* [Data shown]:
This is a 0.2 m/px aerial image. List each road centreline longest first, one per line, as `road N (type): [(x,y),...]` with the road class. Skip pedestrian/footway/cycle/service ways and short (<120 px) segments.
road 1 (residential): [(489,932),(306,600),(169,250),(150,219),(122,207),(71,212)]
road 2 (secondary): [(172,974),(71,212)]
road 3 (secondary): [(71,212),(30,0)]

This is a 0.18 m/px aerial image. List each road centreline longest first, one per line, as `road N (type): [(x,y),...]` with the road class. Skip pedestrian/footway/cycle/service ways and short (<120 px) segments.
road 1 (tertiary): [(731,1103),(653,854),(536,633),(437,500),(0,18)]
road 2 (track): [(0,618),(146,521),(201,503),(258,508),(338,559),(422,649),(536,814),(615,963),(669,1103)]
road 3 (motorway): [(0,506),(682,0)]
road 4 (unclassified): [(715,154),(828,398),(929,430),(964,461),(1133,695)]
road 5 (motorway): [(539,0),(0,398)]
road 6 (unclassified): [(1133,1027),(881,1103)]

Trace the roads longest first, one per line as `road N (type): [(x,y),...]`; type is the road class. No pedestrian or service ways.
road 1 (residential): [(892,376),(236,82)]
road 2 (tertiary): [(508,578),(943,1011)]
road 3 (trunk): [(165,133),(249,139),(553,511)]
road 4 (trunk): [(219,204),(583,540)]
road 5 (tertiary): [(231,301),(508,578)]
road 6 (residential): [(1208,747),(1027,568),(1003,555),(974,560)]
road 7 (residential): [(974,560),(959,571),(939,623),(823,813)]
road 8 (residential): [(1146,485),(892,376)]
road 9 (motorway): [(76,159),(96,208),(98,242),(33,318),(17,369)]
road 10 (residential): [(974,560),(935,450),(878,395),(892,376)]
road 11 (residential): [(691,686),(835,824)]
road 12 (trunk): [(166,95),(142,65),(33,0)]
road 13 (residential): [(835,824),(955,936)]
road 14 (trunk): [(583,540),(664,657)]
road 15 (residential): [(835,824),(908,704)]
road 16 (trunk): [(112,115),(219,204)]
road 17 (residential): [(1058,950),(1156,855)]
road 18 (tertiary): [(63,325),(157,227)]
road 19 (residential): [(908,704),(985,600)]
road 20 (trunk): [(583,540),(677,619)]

* [What the exercise asks]: Line by line, print the listing above exactly.

* [Expected answer]:
This is a 0.2 m/px aerial image. List each road centreline longest first, one per line, as `road N (type): [(x,y),...]` with the road class. Skip pedestrian/footway/cycle/service ways and short (<120 px) segments.
road 1 (residential): [(489,932),(306,600),(169,250),(150,219),(122,207),(71,212)]
road 2 (secondary): [(172,974),(71,212)]
road 3 (secondary): [(71,212),(30,0)]

This is a 0.18 m/px aerial image. List each road centreline longest first, one per line, as `road N (type): [(x,y),...]` with the road class. Skip pedestrian/footway/cycle/service ways and short (<120 px) segments.
road 1 (tertiary): [(731,1103),(653,854),(536,633),(437,500),(0,18)]
road 2 (track): [(0,618),(146,521),(201,503),(258,508),(338,559),(422,649),(536,814),(615,963),(669,1103)]
road 3 (motorway): [(0,506),(682,0)]
road 4 (unclassified): [(715,154),(828,398),(929,430),(964,461),(1133,695)]
road 5 (motorway): [(539,0),(0,398)]
road 6 (unclassified): [(1133,1027),(881,1103)]

Trace the roads longest first, one per line as `road N (type): [(x,y),...]`; type is the road class. No pedestrian or service ways.
road 1 (residential): [(892,376),(236,82)]
road 2 (tertiary): [(508,578),(943,1011)]
road 3 (trunk): [(165,133),(249,139),(553,511)]
road 4 (trunk): [(219,204),(583,540)]
road 5 (tertiary): [(231,301),(508,578)]
road 6 (residential): [(1208,747),(1027,568),(1003,555),(974,560)]
road 7 (residential): [(974,560),(959,571),(939,623),(823,813)]
road 8 (residential): [(1146,485),(892,376)]
road 9 (motorway): [(76,159),(96,208),(98,242),(33,318),(17,369)]
road 10 (residential): [(974,560),(935,450),(878,395),(892,376)]
road 11 (residential): [(691,686),(835,824)]
road 12 (trunk): [(166,95),(142,65),(33,0)]
road 13 (residential): [(835,824),(955,936)]
road 14 (trunk): [(583,540),(664,657)]
road 15 (residential): [(835,824),(908,704)]
road 16 (trunk): [(112,115),(219,204)]
road 17 (residential): [(1058,950),(1156,855)]
road 18 (tertiary): [(63,325),(157,227)]
road 19 (residential): [(908,704),(985,600)]
road 20 (trunk): [(583,540),(677,619)]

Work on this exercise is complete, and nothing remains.